Copy out the rows below word for word, from the line containing "Positioned behind is point (367, 48)." to the line containing "Looking at this", both included.
================
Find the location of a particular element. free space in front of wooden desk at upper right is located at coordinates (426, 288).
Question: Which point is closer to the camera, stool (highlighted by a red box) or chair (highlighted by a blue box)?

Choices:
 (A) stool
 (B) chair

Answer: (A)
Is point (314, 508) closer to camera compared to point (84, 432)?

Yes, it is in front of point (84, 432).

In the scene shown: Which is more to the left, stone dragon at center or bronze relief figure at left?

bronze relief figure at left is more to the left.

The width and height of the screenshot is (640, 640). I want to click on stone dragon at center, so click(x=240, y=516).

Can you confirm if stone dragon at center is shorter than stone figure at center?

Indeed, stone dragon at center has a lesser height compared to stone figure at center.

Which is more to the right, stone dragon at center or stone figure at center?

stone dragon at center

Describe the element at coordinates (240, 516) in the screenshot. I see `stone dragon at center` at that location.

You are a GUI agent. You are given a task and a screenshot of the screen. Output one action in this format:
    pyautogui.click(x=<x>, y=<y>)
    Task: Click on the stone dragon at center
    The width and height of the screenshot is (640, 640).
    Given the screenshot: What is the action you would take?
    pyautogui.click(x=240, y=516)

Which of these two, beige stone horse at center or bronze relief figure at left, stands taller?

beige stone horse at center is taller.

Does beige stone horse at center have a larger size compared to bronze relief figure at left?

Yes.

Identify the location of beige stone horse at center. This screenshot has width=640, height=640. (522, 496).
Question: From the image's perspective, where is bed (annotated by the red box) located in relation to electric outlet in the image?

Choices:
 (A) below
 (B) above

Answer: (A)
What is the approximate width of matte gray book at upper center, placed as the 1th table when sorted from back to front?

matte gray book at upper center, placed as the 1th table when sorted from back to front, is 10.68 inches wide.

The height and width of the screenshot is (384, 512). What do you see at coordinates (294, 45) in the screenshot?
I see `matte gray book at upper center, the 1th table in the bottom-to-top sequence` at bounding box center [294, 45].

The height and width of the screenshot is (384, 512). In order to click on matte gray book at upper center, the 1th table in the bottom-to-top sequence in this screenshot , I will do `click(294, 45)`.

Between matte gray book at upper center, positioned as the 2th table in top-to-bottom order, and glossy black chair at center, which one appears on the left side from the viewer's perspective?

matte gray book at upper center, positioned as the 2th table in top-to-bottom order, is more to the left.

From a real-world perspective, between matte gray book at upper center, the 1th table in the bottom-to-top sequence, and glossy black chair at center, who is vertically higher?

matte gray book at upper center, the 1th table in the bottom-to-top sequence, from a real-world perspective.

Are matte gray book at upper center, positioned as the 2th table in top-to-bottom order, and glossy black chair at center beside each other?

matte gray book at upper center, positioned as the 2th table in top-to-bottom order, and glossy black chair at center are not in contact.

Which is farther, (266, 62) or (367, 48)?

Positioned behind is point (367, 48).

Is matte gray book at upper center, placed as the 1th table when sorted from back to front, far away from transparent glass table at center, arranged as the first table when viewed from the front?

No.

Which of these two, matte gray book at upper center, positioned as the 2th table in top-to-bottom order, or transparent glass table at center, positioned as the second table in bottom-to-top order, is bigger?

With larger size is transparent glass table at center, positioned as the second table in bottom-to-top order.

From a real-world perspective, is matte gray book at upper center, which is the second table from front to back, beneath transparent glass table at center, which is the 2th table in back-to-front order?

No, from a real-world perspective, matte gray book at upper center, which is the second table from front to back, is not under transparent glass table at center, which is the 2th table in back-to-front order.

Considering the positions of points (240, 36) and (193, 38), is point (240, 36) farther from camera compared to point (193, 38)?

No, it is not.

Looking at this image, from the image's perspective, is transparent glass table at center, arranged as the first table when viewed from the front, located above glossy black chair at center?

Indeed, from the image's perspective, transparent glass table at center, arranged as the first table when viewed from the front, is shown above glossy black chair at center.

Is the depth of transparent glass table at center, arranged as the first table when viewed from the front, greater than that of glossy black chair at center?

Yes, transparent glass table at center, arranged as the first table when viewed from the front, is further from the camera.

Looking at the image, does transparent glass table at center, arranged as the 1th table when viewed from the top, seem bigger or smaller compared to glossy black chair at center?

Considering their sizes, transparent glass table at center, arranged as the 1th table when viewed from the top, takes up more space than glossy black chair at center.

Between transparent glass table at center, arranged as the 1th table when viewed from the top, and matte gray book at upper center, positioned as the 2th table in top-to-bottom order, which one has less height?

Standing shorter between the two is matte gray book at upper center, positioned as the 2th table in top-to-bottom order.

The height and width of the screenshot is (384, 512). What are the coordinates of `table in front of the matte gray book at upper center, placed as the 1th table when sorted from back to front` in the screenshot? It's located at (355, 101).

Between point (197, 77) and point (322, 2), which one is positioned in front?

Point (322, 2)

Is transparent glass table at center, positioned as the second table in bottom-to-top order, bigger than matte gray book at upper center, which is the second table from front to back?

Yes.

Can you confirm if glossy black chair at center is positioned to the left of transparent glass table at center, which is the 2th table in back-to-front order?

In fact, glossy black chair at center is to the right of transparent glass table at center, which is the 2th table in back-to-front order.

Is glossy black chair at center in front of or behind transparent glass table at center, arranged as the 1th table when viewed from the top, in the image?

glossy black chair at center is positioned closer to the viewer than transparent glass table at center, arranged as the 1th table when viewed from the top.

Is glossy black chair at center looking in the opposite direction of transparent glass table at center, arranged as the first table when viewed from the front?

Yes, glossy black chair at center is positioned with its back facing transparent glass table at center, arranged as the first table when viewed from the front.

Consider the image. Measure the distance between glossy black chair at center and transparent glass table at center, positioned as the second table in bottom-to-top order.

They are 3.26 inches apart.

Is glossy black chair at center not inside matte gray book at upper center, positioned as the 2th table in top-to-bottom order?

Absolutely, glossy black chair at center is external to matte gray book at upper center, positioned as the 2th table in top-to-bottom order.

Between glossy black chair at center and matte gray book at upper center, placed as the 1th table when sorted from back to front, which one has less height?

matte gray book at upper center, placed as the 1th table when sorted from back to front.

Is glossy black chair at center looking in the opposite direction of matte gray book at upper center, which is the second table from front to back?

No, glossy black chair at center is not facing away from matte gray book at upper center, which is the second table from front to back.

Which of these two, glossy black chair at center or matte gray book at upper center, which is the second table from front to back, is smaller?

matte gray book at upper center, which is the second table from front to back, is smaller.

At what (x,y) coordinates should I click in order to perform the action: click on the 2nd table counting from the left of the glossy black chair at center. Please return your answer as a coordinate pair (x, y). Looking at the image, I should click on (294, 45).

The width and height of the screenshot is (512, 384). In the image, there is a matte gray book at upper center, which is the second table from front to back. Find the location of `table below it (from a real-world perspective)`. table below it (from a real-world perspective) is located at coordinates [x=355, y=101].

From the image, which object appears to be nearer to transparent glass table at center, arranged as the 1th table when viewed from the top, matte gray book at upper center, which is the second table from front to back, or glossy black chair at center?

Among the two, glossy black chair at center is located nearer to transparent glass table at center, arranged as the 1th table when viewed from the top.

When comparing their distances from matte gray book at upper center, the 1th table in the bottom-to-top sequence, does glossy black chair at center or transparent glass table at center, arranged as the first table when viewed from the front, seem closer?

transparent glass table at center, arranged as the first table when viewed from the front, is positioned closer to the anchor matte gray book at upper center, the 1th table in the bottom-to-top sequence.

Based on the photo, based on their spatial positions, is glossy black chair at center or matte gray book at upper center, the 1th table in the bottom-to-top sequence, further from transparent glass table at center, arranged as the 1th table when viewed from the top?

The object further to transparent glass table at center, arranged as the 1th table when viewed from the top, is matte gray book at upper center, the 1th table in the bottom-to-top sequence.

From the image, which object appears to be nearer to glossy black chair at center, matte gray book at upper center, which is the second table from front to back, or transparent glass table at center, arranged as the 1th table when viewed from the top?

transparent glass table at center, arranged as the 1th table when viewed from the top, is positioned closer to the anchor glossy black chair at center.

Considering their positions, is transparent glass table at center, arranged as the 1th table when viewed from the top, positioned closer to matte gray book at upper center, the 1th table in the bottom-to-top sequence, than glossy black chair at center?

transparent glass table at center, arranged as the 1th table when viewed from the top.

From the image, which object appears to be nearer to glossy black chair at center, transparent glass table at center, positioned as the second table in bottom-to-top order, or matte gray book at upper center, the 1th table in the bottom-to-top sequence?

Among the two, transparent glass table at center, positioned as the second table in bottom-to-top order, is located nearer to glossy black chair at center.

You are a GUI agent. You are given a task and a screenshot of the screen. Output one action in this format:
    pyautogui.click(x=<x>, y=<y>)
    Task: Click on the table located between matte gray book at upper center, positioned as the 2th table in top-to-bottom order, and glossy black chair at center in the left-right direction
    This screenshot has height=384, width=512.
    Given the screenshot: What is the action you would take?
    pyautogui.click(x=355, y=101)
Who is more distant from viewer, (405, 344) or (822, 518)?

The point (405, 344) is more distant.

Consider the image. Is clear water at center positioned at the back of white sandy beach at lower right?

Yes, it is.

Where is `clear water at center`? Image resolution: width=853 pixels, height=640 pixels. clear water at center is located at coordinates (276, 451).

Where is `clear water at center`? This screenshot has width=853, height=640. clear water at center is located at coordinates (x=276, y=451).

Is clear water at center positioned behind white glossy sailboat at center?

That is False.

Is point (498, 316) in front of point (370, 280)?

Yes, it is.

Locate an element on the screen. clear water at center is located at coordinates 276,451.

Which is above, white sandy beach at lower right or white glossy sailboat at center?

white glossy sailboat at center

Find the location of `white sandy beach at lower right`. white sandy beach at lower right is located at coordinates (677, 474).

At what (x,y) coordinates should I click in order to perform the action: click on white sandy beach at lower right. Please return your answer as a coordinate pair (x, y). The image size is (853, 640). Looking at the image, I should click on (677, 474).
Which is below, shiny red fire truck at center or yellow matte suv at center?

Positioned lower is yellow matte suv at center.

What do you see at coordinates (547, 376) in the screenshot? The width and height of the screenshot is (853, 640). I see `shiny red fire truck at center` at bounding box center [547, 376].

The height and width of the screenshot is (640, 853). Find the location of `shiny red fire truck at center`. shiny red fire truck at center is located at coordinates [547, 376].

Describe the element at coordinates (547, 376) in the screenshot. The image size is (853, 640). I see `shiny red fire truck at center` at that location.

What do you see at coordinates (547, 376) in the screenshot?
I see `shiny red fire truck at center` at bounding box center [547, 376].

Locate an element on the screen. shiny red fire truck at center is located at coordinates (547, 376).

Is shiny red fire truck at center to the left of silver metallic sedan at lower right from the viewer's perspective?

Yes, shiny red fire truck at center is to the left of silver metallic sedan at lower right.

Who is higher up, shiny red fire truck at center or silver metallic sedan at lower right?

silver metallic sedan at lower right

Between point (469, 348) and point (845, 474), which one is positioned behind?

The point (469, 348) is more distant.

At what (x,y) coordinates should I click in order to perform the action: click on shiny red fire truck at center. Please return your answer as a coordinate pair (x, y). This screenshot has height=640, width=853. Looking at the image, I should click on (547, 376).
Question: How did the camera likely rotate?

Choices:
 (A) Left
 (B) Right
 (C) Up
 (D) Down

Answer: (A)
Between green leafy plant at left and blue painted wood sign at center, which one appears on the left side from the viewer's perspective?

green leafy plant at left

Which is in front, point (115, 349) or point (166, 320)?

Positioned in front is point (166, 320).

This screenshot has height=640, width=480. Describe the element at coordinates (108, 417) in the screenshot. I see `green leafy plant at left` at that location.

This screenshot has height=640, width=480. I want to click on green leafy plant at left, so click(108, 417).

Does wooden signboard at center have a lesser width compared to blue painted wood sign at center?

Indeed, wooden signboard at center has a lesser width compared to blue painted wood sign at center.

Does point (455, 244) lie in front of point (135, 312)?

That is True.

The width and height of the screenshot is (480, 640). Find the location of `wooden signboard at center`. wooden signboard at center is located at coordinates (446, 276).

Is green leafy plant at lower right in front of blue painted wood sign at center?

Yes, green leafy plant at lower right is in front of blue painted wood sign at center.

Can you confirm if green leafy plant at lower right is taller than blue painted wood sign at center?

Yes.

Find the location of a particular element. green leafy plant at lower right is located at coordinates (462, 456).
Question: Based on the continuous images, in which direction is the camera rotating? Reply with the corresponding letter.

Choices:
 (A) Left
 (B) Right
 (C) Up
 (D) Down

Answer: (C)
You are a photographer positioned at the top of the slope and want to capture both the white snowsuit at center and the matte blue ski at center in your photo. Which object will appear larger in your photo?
================
- **THE ANSWER**:
Positioned behind is point (367, 48).

Is matte gray book at upper center, placed as the 1th table when sorted from back to front, far away from transparent glass table at center, arranged as the first table when viewed from the front?

No.

Which of these two, matte gray book at upper center, positioned as the 2th table in top-to-bottom order, or transparent glass table at center, positioned as the second table in bottom-to-top order, is bigger?

With larger size is transparent glass table at center, positioned as the second table in bottom-to-top order.

From a real-world perspective, is matte gray book at upper center, which is the second table from front to back, beneath transparent glass table at center, which is the 2th table in back-to-front order?

No, from a real-world perspective, matte gray book at upper center, which is the second table from front to back, is not under transparent glass table at center, which is the 2th table in back-to-front order.

Considering the positions of points (240, 36) and (193, 38), is point (240, 36) farther from camera compared to point (193, 38)?

No, it is not.

Looking at this image, from the image's perspective, is transparent glass table at center, arranged as the first table when viewed from the front, located above glossy black chair at center?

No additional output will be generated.